[start Data]
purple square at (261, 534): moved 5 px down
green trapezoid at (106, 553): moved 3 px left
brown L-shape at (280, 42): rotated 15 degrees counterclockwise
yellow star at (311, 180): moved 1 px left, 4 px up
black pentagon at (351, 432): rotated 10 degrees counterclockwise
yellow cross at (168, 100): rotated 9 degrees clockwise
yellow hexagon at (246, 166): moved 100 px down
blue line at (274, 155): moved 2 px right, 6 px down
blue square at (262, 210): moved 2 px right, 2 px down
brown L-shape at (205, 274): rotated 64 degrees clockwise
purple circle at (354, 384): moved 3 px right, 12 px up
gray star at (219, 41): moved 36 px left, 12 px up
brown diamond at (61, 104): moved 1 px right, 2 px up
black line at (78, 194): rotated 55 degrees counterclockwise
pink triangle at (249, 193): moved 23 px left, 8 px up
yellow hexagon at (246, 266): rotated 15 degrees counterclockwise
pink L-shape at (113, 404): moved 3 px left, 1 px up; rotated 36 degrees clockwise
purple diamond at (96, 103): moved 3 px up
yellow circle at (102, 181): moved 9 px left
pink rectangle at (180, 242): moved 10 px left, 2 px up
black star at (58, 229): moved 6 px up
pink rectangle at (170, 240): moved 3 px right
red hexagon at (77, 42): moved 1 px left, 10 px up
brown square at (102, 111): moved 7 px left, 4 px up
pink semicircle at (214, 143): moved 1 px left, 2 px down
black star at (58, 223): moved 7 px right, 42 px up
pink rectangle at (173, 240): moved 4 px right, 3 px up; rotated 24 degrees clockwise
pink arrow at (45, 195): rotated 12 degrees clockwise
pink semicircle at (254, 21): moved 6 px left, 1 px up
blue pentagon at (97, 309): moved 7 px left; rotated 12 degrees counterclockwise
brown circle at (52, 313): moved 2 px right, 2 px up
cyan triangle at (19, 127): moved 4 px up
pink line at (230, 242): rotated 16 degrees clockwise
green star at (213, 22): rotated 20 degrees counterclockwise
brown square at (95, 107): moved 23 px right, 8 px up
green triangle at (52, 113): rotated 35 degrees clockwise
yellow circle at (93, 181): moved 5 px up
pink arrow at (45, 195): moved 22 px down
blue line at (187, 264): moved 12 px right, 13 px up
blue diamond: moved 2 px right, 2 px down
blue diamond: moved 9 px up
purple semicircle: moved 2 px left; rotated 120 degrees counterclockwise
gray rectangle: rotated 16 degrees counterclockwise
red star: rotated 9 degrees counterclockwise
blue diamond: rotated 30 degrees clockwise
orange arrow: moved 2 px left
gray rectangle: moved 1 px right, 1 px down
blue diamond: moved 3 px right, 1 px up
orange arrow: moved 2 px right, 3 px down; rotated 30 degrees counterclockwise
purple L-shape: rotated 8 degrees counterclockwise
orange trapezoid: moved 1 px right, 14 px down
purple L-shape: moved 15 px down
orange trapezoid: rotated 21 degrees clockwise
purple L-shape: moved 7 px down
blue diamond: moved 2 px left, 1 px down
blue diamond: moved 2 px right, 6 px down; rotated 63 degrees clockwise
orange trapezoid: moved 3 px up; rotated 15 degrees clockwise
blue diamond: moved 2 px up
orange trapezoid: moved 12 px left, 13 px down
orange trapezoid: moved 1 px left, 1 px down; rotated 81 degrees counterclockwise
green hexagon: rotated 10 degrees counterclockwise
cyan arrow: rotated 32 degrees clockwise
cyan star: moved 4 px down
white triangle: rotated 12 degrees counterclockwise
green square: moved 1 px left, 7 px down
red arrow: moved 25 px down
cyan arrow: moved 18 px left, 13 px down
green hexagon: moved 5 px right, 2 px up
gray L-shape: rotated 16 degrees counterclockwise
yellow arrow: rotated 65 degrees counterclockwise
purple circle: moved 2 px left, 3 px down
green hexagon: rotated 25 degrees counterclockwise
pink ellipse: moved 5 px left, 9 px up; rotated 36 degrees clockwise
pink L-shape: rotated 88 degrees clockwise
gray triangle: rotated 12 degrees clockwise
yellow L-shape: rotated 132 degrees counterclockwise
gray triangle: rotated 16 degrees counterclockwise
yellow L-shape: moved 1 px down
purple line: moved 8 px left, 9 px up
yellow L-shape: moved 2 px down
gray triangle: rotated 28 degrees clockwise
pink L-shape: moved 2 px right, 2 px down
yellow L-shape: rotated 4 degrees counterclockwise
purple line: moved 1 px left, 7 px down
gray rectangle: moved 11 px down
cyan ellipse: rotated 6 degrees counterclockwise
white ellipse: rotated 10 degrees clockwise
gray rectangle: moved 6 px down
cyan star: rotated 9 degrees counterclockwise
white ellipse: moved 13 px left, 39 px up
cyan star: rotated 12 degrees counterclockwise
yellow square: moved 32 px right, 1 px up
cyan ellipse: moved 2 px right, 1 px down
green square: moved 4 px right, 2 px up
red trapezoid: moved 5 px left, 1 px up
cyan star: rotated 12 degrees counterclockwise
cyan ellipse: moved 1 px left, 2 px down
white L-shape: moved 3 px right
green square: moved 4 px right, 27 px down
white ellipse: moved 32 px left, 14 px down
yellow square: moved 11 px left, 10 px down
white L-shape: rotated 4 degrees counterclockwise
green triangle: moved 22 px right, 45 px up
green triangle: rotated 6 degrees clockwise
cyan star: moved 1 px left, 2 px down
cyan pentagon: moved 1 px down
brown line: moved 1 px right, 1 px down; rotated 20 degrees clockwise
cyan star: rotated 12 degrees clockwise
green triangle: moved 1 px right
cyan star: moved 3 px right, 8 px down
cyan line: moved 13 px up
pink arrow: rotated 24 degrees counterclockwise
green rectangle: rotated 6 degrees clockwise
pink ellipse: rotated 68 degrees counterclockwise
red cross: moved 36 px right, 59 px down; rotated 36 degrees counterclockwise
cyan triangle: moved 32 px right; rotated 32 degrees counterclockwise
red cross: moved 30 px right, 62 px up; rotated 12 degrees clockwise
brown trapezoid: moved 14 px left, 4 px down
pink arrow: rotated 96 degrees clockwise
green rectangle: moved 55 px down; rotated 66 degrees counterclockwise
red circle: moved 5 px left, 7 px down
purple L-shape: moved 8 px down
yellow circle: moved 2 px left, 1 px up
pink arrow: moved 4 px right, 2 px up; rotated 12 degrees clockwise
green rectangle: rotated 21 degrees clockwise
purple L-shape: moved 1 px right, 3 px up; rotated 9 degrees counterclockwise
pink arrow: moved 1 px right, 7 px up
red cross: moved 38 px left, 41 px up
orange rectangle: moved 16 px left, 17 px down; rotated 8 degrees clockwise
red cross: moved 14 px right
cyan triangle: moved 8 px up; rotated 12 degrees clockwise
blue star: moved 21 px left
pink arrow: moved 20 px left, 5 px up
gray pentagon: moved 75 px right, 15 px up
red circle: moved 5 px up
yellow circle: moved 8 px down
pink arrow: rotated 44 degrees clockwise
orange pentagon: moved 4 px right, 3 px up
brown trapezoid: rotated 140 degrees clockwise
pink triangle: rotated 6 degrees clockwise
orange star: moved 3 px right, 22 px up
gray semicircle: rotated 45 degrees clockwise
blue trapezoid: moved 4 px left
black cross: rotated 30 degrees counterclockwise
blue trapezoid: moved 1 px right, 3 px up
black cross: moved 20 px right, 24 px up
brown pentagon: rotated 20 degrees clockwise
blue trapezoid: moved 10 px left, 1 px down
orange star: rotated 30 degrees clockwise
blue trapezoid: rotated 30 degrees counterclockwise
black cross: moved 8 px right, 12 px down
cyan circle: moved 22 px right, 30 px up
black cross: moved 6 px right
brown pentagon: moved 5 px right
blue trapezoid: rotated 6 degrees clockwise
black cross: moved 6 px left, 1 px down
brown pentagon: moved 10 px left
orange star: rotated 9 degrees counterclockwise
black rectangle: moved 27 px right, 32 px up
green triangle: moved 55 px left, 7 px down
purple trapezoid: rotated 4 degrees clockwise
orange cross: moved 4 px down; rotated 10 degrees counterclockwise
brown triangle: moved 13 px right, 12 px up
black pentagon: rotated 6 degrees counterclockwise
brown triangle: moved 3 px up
[end Data]
▶ [Request]: Copy out the lines verbatim, from the first line through the line that contains "pink line at", including both.

▶ [Task response]:
purple square at (261, 534): moved 5 px down
green trapezoid at (106, 553): moved 3 px left
brown L-shape at (280, 42): rotated 15 degrees counterclockwise
yellow star at (311, 180): moved 1 px left, 4 px up
black pentagon at (351, 432): rotated 10 degrees counterclockwise
yellow cross at (168, 100): rotated 9 degrees clockwise
yellow hexagon at (246, 166): moved 100 px down
blue line at (274, 155): moved 2 px right, 6 px down
blue square at (262, 210): moved 2 px right, 2 px down
brown L-shape at (205, 274): rotated 64 degrees clockwise
purple circle at (354, 384): moved 3 px right, 12 px up
gray star at (219, 41): moved 36 px left, 12 px up
brown diamond at (61, 104): moved 1 px right, 2 px up
black line at (78, 194): rotated 55 degrees counterclockwise
pink triangle at (249, 193): moved 23 px left, 8 px up
yellow hexagon at (246, 266): rotated 15 degrees counterclockwise
pink L-shape at (113, 404): moved 3 px left, 1 px up; rotated 36 degrees clockwise
purple diamond at (96, 103): moved 3 px up
yellow circle at (102, 181): moved 9 px left
pink rectangle at (180, 242): moved 10 px left, 2 px up
black star at (58, 229): moved 6 px up
pink rectangle at (170, 240): moved 3 px right
red hexagon at (77, 42): moved 1 px left, 10 px up
brown square at (102, 111): moved 7 px left, 4 px up
pink semicircle at (214, 143): moved 1 px left, 2 px down
black star at (58, 223): moved 7 px right, 42 px up
pink rectangle at (173, 240): moved 4 px right, 3 px up; rotated 24 degrees clockwise
pink arrow at (45, 195): rotated 12 degrees clockwise
pink semicircle at (254, 21): moved 6 px left, 1 px up
blue pentagon at (97, 309): moved 7 px left; rotated 12 degrees counterclockwise
brown circle at (52, 313): moved 2 px right, 2 px up
cyan triangle at (19, 127): moved 4 px up
pink line at (230, 242): rotated 16 degrees clockwise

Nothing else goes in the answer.